**TASK REQUIREMENTS:** Where the records contain images, omit them, and repeat everything else word for word.

————————

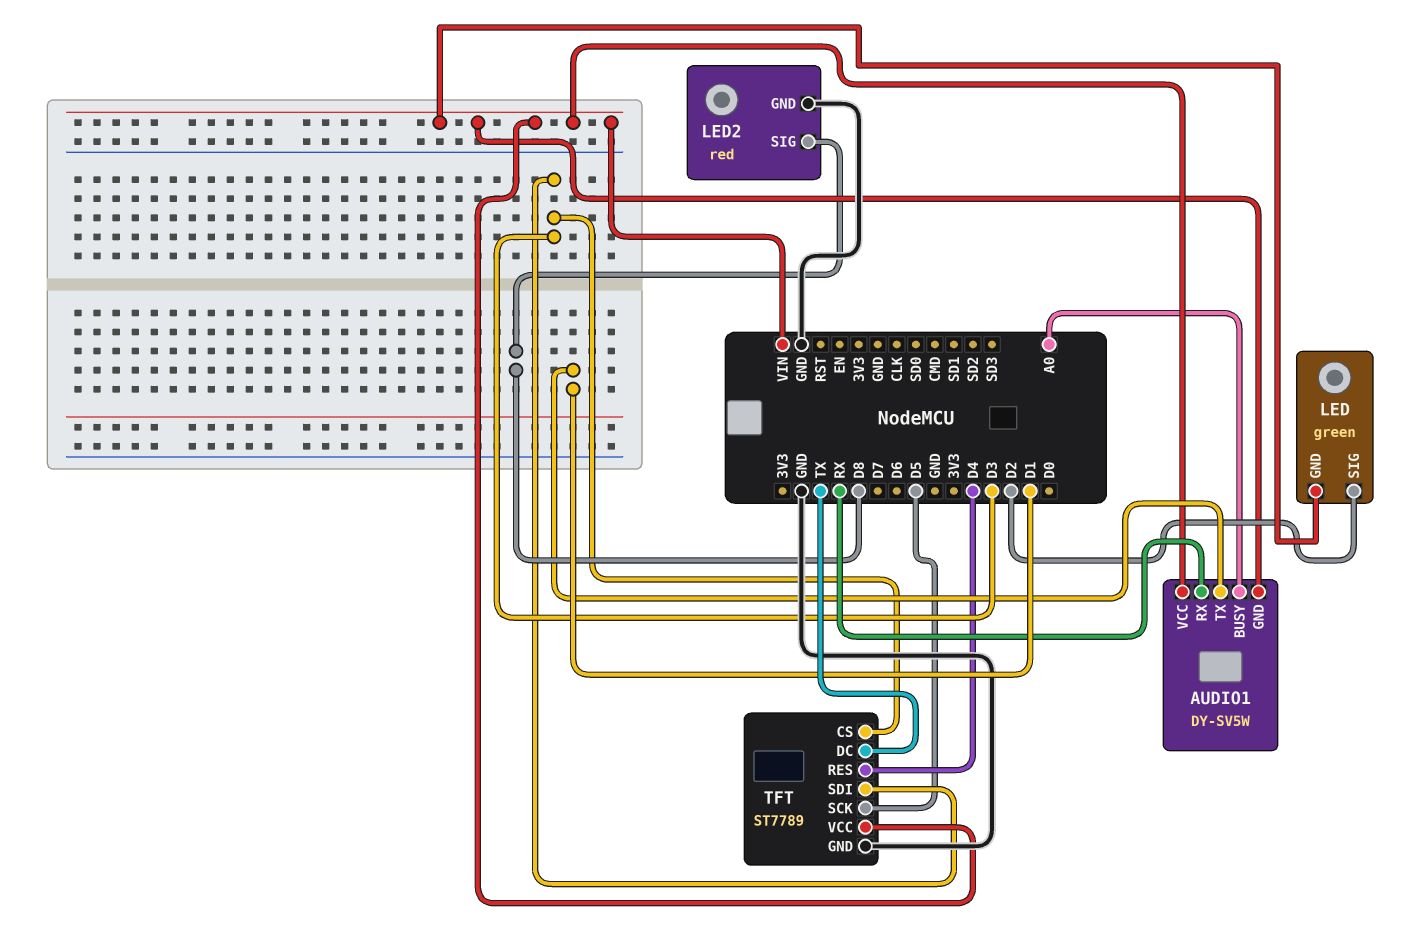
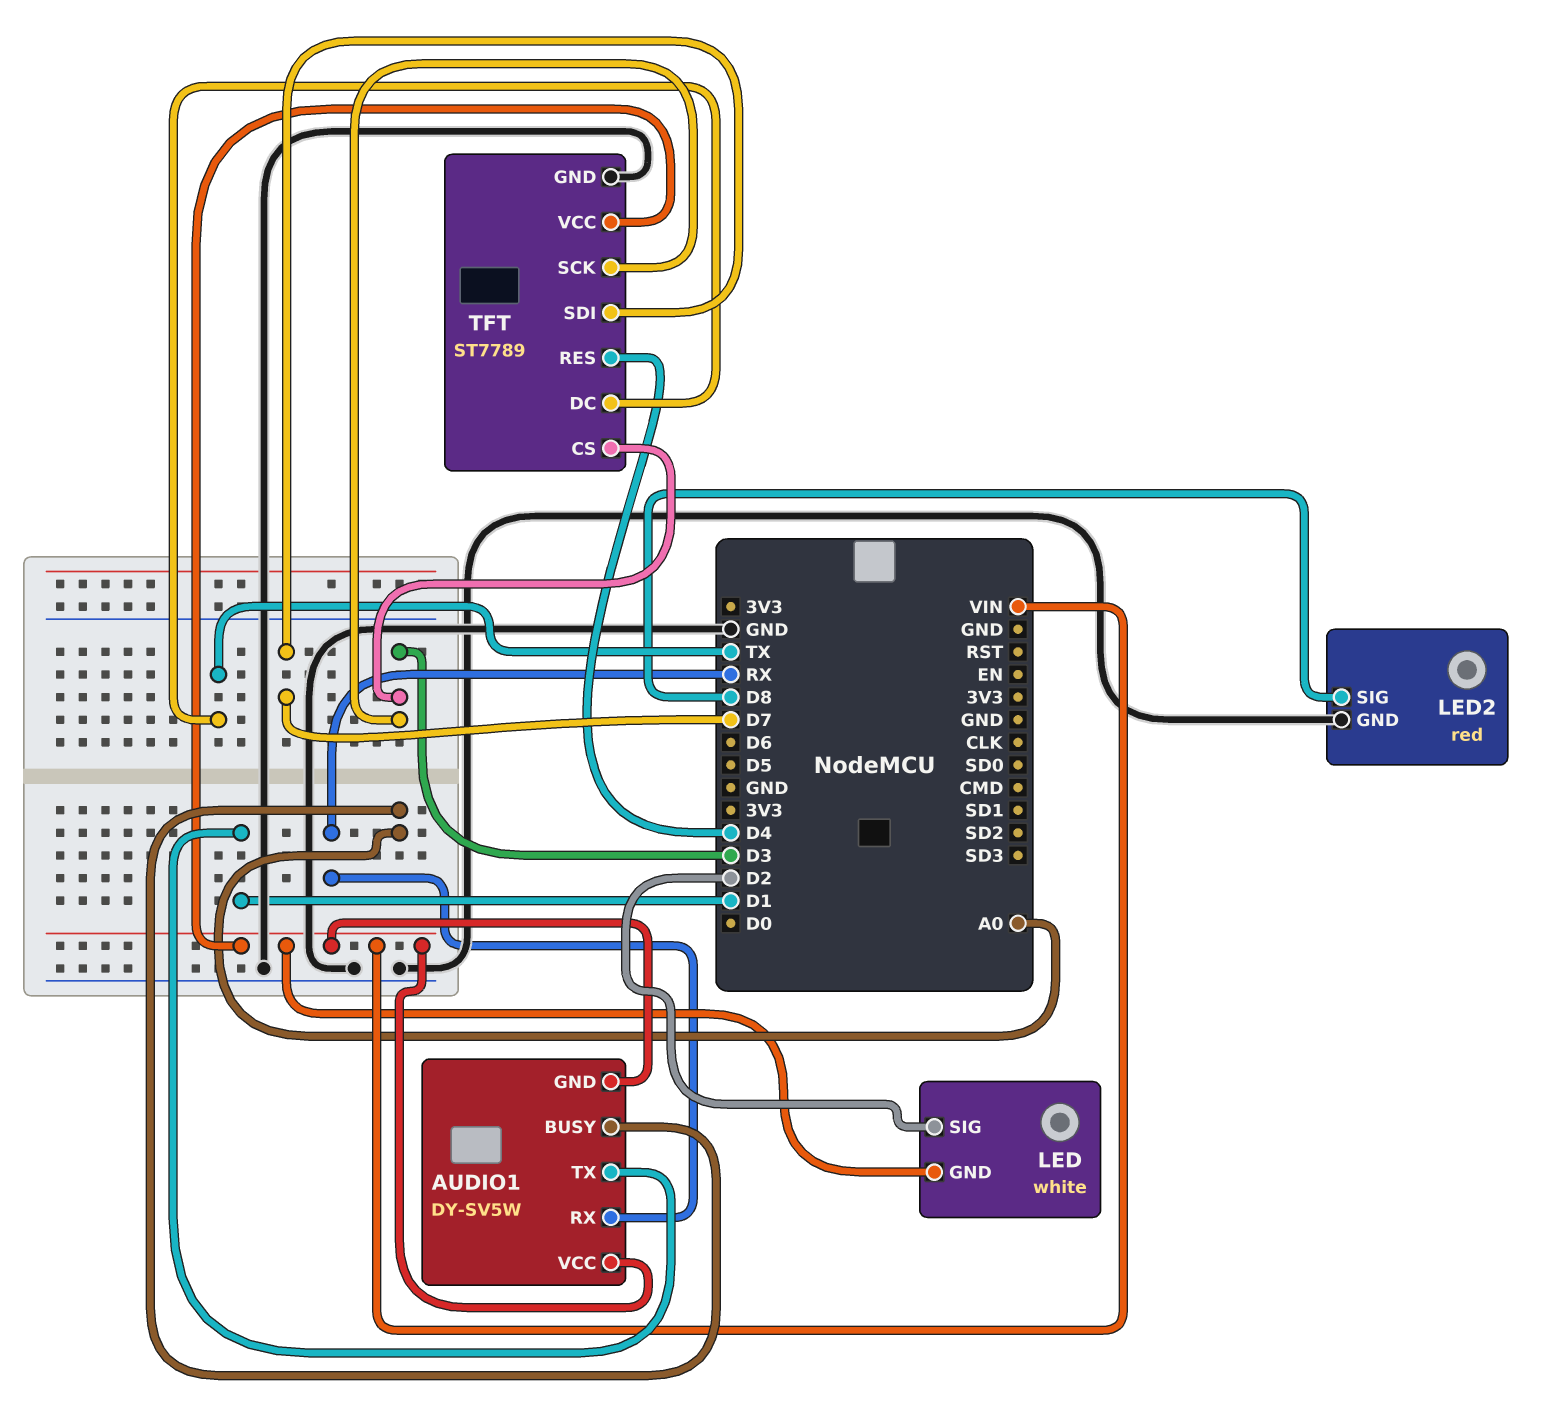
LED: green -> white
TFT pin SCK: D5 -> D3
TFT pin SDI: D3 -> D7

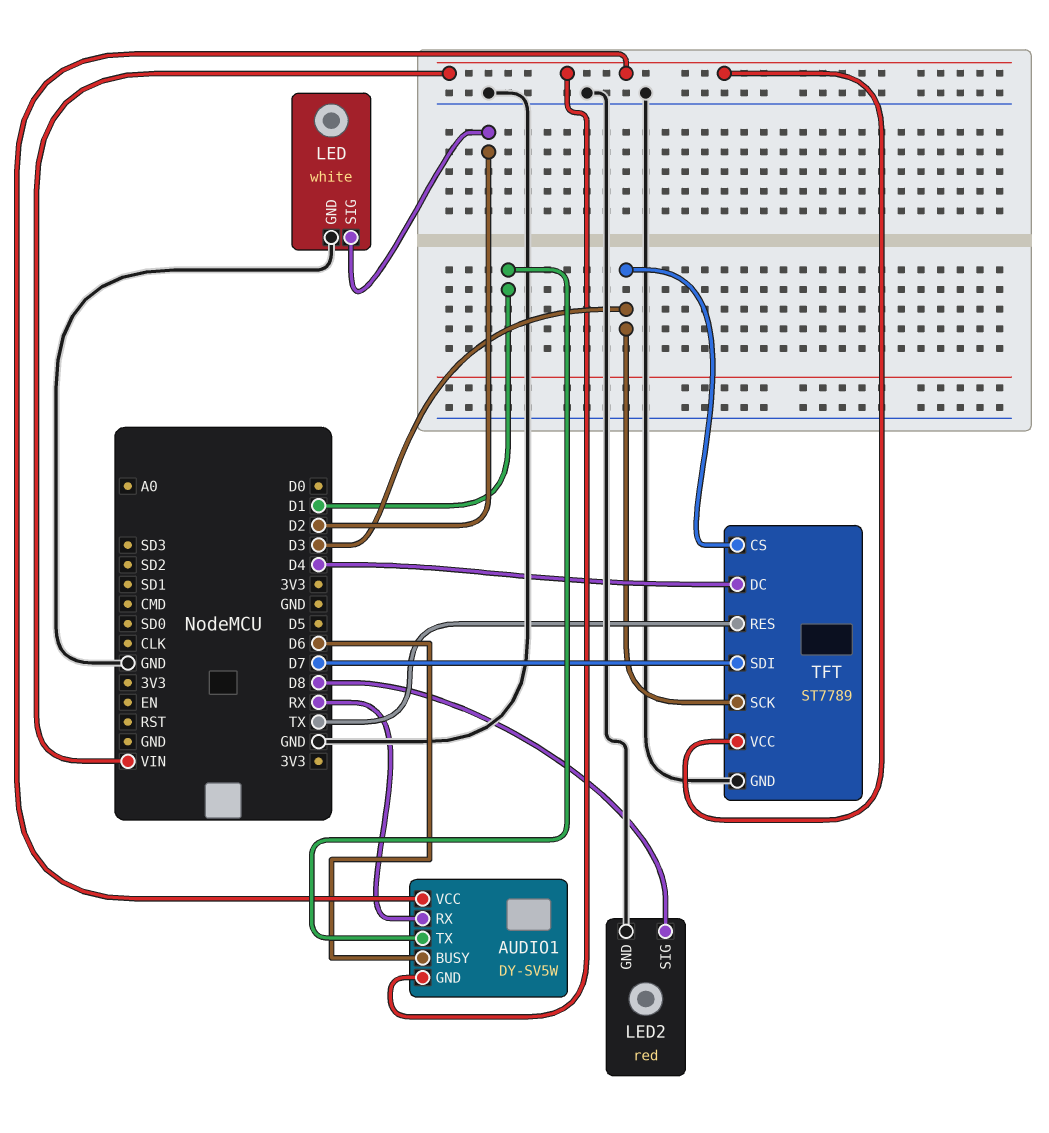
AUDIO1 pin BUSY: A0 -> D6
LED pin GND: VIN -> GND
TFT pin DC: TX -> D4
TFT pin RES: D4 -> TX

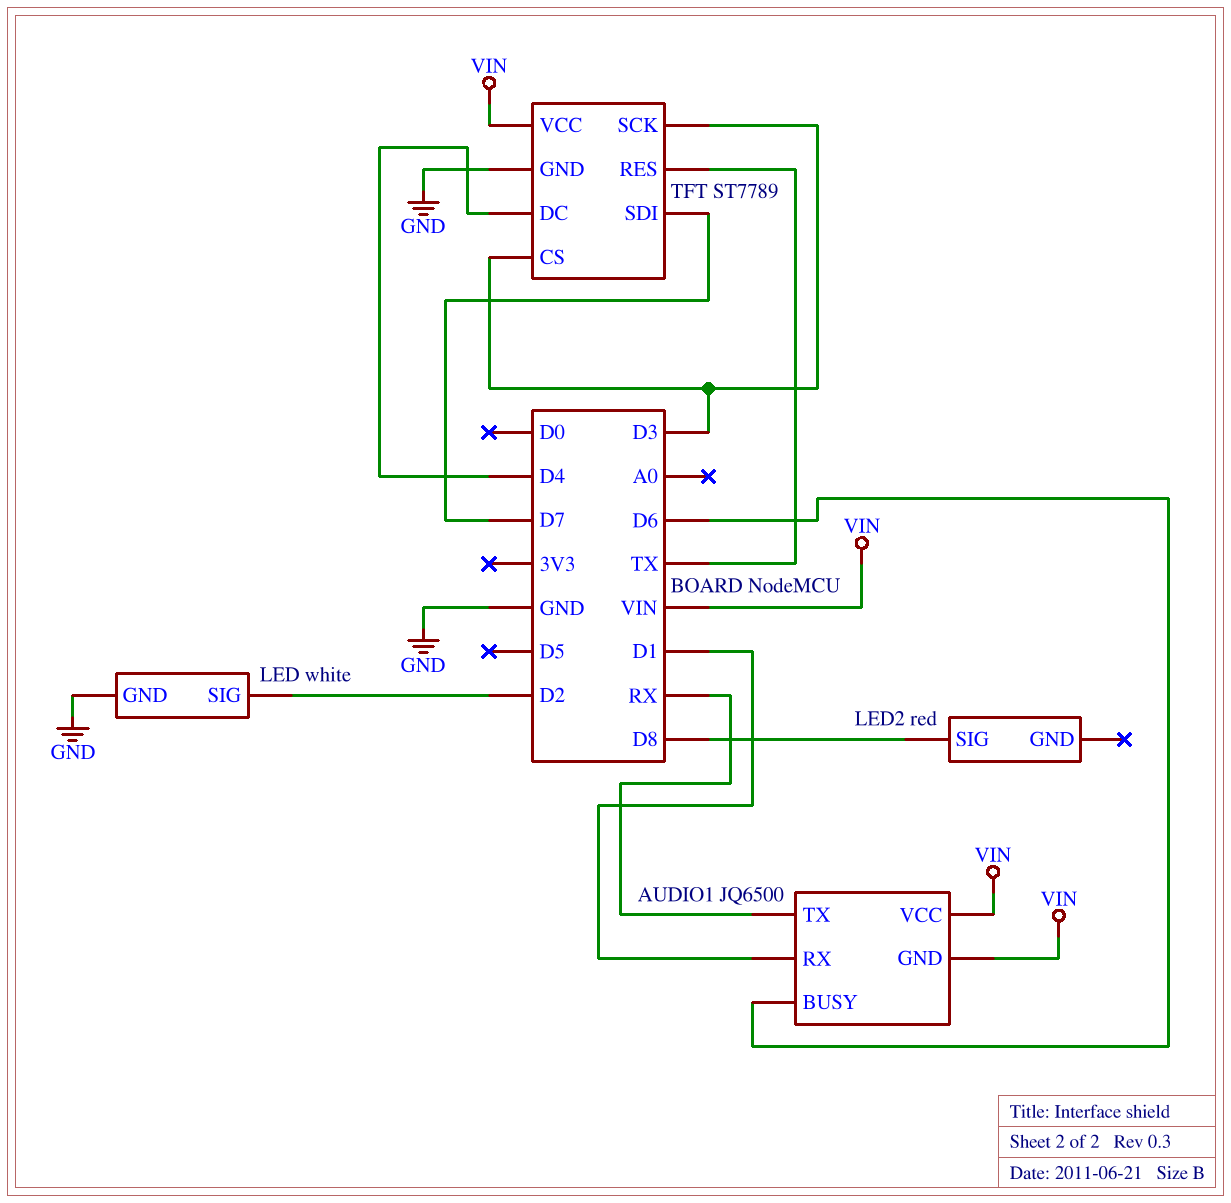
AUDIO1: DY-SV5W -> JQ6500
AUDIO1 pin RX: RX -> D1
AUDIO1 pin TX: D1 -> RX
LED2 pin GND: GND -> none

————————

**WRITTEN RESPONSE:**
LED: green -> white
TFT pin SCK: D5 -> D3
TFT pin SDI: D3 -> D7

AUDIO1 pin BUSY: A0 -> D6
LED pin GND: VIN -> GND
TFT pin DC: TX -> D4
TFT pin RES: D4 -> TX

AUDIO1: DY-SV5W -> JQ6500
AUDIO1 pin RX: RX -> D1
AUDIO1 pin TX: D1 -> RX
LED2 pin GND: GND -> none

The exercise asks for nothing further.